- Stated exercise:
Convert the records below into a Markdown table with the columns Row and Record line. Begin at the first line of the records, stop after the line that contains "yellow diamond at", and leave out blank lines.
--
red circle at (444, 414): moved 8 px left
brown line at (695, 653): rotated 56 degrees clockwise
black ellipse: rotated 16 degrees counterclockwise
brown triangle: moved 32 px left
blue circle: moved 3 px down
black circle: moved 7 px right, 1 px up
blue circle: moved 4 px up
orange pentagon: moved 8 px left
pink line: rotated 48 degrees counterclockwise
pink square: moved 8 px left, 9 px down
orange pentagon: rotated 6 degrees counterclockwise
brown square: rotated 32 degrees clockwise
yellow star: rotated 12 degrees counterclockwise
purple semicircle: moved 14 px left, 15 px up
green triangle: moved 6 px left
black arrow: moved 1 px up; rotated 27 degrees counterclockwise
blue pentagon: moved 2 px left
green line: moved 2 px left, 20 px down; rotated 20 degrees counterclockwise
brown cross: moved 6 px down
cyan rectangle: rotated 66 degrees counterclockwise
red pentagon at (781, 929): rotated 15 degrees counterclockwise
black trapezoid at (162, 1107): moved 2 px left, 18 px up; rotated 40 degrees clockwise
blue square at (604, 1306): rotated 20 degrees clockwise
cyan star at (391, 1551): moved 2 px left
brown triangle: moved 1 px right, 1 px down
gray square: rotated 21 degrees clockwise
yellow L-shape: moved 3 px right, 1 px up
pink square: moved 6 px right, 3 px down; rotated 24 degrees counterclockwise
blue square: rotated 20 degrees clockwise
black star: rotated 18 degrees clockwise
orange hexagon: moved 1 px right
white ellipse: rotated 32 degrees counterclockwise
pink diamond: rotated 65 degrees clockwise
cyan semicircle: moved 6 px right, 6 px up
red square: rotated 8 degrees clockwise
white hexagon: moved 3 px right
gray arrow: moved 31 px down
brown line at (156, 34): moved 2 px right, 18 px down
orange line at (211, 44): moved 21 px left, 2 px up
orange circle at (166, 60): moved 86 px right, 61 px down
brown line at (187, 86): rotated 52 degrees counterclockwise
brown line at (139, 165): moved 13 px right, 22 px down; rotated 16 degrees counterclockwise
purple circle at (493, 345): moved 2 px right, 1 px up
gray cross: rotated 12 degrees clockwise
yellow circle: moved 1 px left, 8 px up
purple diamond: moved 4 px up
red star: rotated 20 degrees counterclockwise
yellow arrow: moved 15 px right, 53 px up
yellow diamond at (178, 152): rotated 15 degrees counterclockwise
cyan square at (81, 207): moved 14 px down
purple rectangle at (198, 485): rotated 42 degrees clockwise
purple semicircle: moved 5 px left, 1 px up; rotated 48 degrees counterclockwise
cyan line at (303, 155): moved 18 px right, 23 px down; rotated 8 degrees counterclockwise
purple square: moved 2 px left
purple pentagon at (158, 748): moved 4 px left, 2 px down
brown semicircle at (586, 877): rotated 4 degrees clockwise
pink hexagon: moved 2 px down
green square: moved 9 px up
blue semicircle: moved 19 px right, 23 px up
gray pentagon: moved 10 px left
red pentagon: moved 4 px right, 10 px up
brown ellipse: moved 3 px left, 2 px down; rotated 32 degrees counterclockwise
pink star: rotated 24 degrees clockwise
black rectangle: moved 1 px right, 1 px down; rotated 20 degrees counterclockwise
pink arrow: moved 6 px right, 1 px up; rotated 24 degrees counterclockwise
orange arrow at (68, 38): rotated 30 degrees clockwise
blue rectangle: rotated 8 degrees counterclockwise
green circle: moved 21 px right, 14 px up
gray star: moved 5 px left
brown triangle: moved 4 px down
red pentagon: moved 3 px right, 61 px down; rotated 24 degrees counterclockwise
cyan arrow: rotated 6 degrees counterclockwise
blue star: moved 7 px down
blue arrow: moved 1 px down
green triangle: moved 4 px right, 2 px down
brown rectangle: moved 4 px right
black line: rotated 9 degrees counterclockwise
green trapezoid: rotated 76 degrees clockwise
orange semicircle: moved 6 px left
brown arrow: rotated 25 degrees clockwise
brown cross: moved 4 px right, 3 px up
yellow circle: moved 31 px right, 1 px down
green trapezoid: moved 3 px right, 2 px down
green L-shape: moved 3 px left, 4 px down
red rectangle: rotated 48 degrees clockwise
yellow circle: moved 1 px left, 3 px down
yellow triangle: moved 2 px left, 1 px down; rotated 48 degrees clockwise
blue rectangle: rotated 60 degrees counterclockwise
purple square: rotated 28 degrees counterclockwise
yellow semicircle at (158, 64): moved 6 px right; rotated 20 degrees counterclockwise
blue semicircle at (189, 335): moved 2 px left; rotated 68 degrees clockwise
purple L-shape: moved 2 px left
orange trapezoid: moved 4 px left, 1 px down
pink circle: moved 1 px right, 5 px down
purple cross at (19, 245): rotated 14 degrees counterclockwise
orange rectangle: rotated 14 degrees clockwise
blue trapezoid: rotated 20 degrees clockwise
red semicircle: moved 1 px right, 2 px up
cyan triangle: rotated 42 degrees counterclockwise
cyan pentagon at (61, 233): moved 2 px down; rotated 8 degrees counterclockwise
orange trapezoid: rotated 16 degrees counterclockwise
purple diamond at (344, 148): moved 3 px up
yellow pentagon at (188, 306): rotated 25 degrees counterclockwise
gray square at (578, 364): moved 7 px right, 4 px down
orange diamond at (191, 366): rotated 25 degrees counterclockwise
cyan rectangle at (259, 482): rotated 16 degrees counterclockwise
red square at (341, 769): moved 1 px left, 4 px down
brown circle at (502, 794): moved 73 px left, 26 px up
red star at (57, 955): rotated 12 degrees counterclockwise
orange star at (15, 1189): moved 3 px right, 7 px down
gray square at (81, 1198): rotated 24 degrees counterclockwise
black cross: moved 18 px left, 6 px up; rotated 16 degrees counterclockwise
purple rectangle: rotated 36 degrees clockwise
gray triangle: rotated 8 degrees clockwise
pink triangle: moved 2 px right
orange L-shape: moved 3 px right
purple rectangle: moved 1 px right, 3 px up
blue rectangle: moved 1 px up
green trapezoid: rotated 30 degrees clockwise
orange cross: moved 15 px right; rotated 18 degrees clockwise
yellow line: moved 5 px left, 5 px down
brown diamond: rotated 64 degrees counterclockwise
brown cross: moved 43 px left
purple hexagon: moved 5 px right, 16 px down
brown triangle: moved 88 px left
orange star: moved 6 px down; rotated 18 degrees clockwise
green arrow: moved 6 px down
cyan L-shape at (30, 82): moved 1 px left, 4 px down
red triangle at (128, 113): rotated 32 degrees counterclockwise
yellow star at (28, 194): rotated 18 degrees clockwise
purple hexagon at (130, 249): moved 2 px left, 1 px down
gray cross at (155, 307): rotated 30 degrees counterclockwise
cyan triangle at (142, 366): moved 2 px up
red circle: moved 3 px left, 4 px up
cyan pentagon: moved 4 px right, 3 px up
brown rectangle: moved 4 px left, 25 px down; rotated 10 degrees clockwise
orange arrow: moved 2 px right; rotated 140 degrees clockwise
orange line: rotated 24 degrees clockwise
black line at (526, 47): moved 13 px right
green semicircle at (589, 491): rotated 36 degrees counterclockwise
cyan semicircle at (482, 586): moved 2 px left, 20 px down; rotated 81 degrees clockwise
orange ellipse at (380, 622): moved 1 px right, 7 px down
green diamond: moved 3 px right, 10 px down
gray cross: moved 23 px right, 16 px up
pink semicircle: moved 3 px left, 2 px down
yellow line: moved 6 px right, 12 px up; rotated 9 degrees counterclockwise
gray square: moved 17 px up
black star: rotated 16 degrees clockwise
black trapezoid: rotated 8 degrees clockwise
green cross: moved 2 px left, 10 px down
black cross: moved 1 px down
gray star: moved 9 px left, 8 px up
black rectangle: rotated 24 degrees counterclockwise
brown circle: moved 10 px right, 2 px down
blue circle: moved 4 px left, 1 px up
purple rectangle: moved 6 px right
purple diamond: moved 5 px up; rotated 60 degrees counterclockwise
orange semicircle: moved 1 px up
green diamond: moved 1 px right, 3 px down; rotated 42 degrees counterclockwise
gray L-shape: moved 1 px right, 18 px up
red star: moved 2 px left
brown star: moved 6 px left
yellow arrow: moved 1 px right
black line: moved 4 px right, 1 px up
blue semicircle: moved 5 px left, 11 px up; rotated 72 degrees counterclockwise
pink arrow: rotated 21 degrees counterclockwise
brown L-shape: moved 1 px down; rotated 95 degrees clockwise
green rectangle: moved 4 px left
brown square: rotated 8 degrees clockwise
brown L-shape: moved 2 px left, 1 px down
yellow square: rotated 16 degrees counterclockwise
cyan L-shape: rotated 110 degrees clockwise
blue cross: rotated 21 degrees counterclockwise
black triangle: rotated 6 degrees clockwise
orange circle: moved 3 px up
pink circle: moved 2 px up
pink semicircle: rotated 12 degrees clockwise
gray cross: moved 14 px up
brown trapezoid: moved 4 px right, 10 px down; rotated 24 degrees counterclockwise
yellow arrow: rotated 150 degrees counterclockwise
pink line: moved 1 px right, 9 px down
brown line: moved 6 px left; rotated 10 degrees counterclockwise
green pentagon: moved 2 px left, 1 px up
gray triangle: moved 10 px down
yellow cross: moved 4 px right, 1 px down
--
- Reply to the exercise:
| Row | Record line |
|---|---|
| 1 | red circle at (444, 414): moved 8 px left |
| 2 | brown line at (695, 653): rotated 56 degrees clockwise |
| 3 | black ellipse: rotated 16 degrees counterclockwise |
| 4 | brown triangle: moved 32 px left |
| 5 | blue circle: moved 3 px down |
| 6 | black circle: moved 7 px right, 1 px up |
| 7 | blue circle: moved 4 px up |
| 8 | orange pentagon: moved 8 px left |
| 9 | pink line: rotated 48 degrees counterclockwise |
| 10 | pink square: moved 8 px left, 9 px down |
| 11 | orange pentagon: rotated 6 degrees counterclockwise |
| 12 | brown square: rotated 32 degrees clockwise |
| 13 | yellow star: rotated 12 degrees counterclockwise |
| 14 | purple semicircle: moved 14 px left, 15 px up |
| 15 | green triangle: moved 6 px left |
| 16 | black arrow: moved 1 px up; rotated 27 degrees counterclockwise |
| 17 | blue pentagon: moved 2 px left |
| 18 | green line: moved 2 px left, 20 px down; rotated 20 degrees counterclockwise |
| 19 | brown cross: moved 6 px down |
| 20 | cyan rectangle: rotated 66 degrees counterclockwise |
| 21 | red pentagon at (781, 929): rotated 15 degrees counterclockwise |
| 22 | black trapezoid at (162, 1107): moved 2 px left, 18 px up; rotated 40 degrees clockwise |
| 23 | blue square at (604, 1306): rotated 20 degrees clockwise |
| 24 | cyan star at (391, 1551): moved 2 px left |
| 25 | brown triangle: moved 1 px right, 1 px down |
| 26 | gray square: rotated 21 degrees clockwise |
| 27 | yellow L-shape: moved 3 px right, 1 px up |
| 28 | pink square: moved 6 px right, 3 px down; rotated 24 degrees counterclockwise |
| 29 | blue square: rotated 20 degrees clockwise |
| 30 | black star: rotated 18 degrees clockwise |
| 31 | orange hexagon: moved 1 px right |
| 32 | white ellipse: rotated 32 degrees counterclockwise |
| 33 | pink diamond: rotated 65 degrees clockwise |
| 34 | cyan semicircle: moved 6 px right, 6 px up |
| 35 | red square: rotated 8 degrees clockwise |
| 36 | white hexagon: moved 3 px right |
| 37 | gray arrow: moved 31 px down |
| 38 | brown line at (156, 34): moved 2 px right, 18 px down |
| 39 | orange line at (211, 44): moved 21 px left, 2 px up |
| 40 | orange circle at (166, 60): moved 86 px right, 61 px down |
| 41 | brown line at (187, 86): rotated 52 degrees counterclockwise |
| 42 | brown line at (139, 165): moved 13 px right, 22 px down; rotated 16 degrees counterclockwise |
| 43 | purple circle at (493, 345): moved 2 px right, 1 px up |
| 44 | gray cross: rotated 12 degrees clockwise |
| 45 | yellow circle: moved 1 px left, 8 px up |
| 46 | purple diamond: moved 4 px up |
| 47 | red star: rotated 20 degrees counterclockwise |
| 48 | yellow arrow: moved 15 px right, 53 px up |
| 49 | yellow diamond at (178, 152): rotated 15 degrees counterclockwise |